(Data items)
§ §

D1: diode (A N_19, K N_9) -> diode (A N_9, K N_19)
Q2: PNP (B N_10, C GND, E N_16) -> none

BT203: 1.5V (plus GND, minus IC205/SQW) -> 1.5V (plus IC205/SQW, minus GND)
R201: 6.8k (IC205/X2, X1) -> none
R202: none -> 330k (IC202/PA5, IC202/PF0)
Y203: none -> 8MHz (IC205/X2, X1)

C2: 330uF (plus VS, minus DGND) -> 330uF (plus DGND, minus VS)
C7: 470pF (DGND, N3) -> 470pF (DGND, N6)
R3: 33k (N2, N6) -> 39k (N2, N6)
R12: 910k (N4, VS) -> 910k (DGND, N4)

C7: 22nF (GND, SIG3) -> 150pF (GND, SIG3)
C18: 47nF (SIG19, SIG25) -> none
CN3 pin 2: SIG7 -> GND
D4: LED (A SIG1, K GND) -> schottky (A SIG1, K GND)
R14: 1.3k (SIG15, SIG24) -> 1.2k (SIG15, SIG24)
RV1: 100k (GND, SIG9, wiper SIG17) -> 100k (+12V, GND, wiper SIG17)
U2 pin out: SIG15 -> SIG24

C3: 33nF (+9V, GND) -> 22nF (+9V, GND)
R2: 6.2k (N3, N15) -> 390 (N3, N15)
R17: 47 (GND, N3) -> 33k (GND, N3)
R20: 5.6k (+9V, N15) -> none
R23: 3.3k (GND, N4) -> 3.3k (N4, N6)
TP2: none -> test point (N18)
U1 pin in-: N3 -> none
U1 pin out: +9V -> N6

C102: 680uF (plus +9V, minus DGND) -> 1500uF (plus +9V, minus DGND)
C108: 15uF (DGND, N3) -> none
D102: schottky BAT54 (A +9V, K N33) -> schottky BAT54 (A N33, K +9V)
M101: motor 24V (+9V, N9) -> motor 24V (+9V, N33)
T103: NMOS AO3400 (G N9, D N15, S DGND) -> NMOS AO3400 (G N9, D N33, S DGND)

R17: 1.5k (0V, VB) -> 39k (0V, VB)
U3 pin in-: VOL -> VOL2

§ §

* Exercise prompt *
The answer should be an exact copy of the data.

* Answer to this exercise *
D1: diode (A N_19, K N_9) -> diode (A N_9, K N_19)
Q2: PNP (B N_10, C GND, E N_16) -> none

BT203: 1.5V (plus GND, minus IC205/SQW) -> 1.5V (plus IC205/SQW, minus GND)
R201: 6.8k (IC205/X2, X1) -> none
R202: none -> 330k (IC202/PA5, IC202/PF0)
Y203: none -> 8MHz (IC205/X2, X1)

C2: 330uF (plus VS, minus DGND) -> 330uF (plus DGND, minus VS)
C7: 470pF (DGND, N3) -> 470pF (DGND, N6)
R3: 33k (N2, N6) -> 39k (N2, N6)
R12: 910k (N4, VS) -> 910k (DGND, N4)

C7: 22nF (GND, SIG3) -> 150pF (GND, SIG3)
C18: 47nF (SIG19, SIG25) -> none
CN3 pin 2: SIG7 -> GND
D4: LED (A SIG1, K GND) -> schottky (A SIG1, K GND)
R14: 1.3k (SIG15, SIG24) -> 1.2k (SIG15, SIG24)
RV1: 100k (GND, SIG9, wiper SIG17) -> 100k (+12V, GND, wiper SIG17)
U2 pin out: SIG15 -> SIG24

C3: 33nF (+9V, GND) -> 22nF (+9V, GND)
R2: 6.2k (N3, N15) -> 390 (N3, N15)
R17: 47 (GND, N3) -> 33k (GND, N3)
R20: 5.6k (+9V, N15) -> none
R23: 3.3k (GND, N4) -> 3.3k (N4, N6)
TP2: none -> test point (N18)
U1 pin in-: N3 -> none
U1 pin out: +9V -> N6

C102: 680uF (plus +9V, minus DGND) -> 1500uF (plus +9V, minus DGND)
C108: 15uF (DGND, N3) -> none
D102: schottky BAT54 (A +9V, K N33) -> schottky BAT54 (A N33, K +9V)
M101: motor 24V (+9V, N9) -> motor 24V (+9V, N33)
T103: NMOS AO3400 (G N9, D N15, S DGND) -> NMOS AO3400 (G N9, D N33, S DGND)

R17: 1.5k (0V, VB) -> 39k (0V, VB)
U3 pin in-: VOL -> VOL2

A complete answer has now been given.